**Instructions for the task:** Please copy each line below that contains the word "brick".

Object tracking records
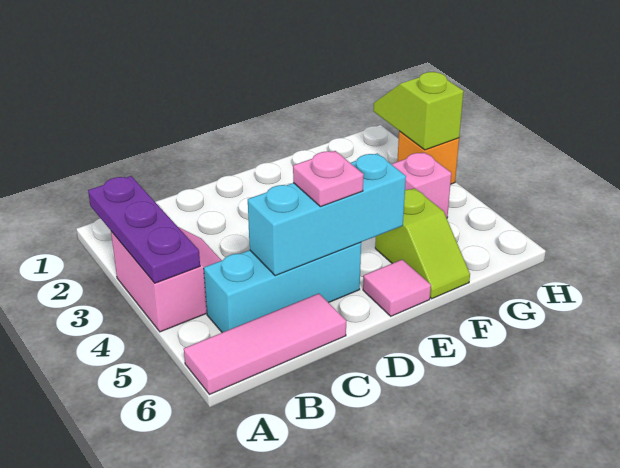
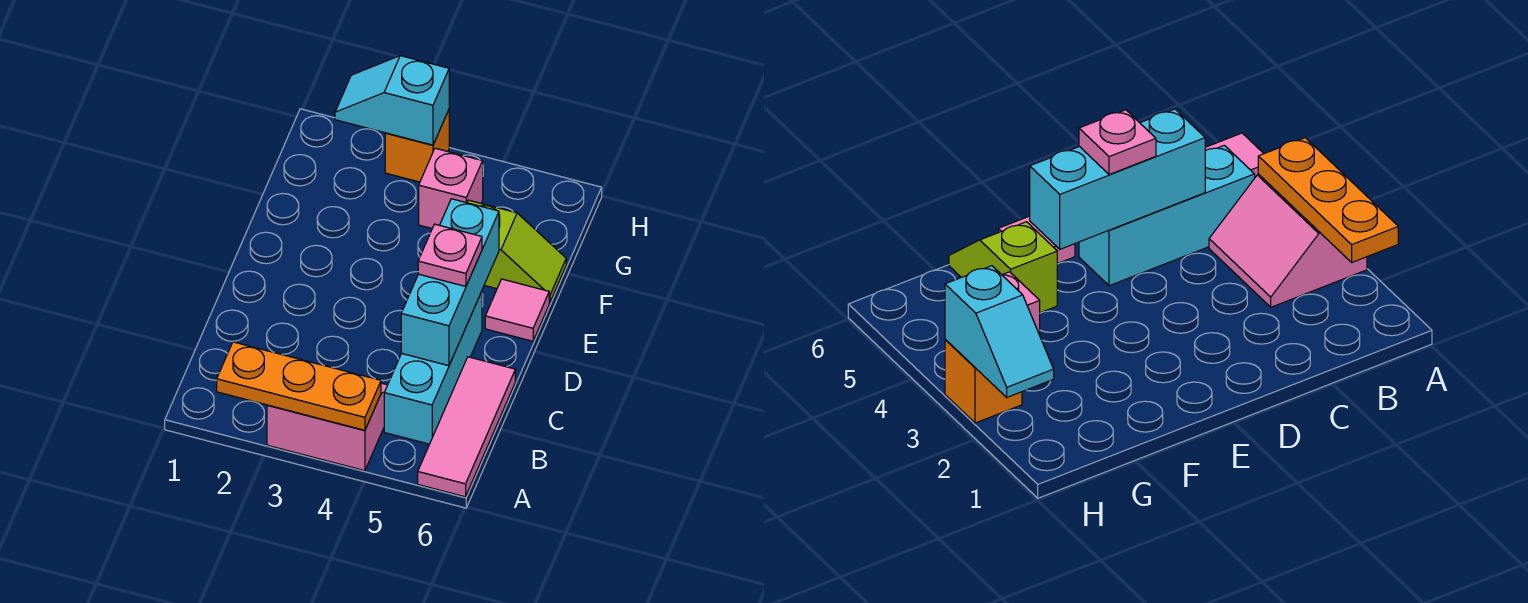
purple plate A2:A4 level 2 -> orange plate A2:A4 level 2
lime slope H2:H3 level 2 top 3 -> cyan slope H2:H3 level 2 top 3

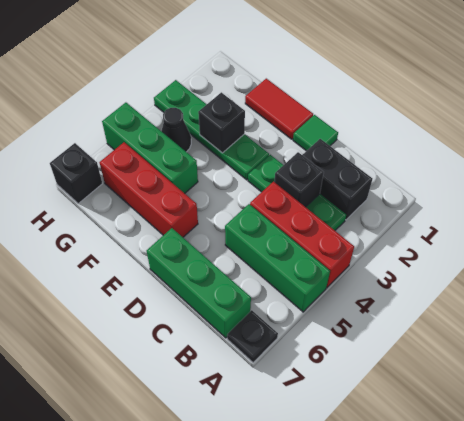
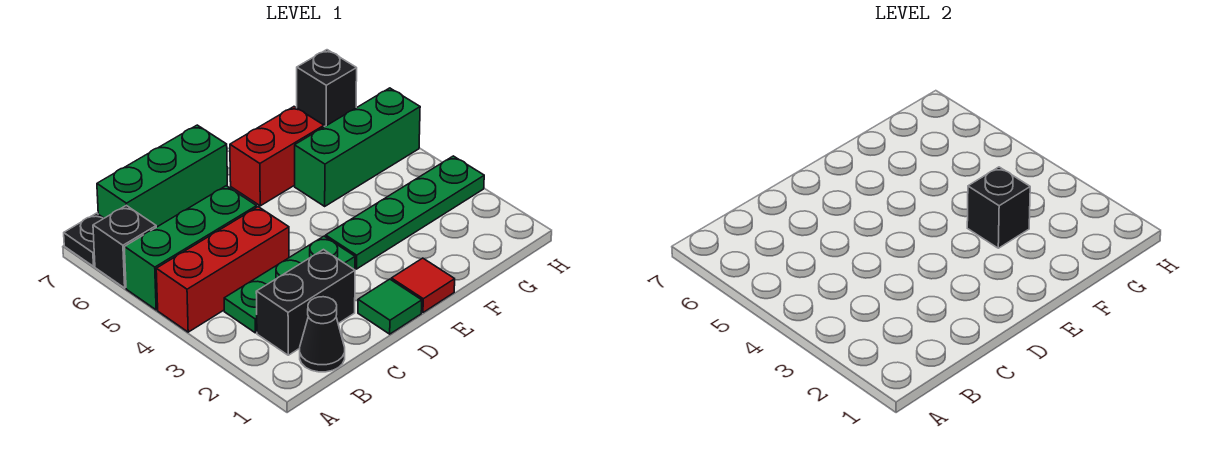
black brick C3 level 2 -> black brick A6 level 1
red tile E1:F1 level 1 -> red tile E1 level 1
red brick E6:G6 level 1 -> red brick E6:F6 level 1
black cone G4 level 1 -> black cone B1 level 1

**Your response:**
black brick C3 level 2 -> black brick A6 level 1
red brick E6:G6 level 1 -> red brick E6:F6 level 1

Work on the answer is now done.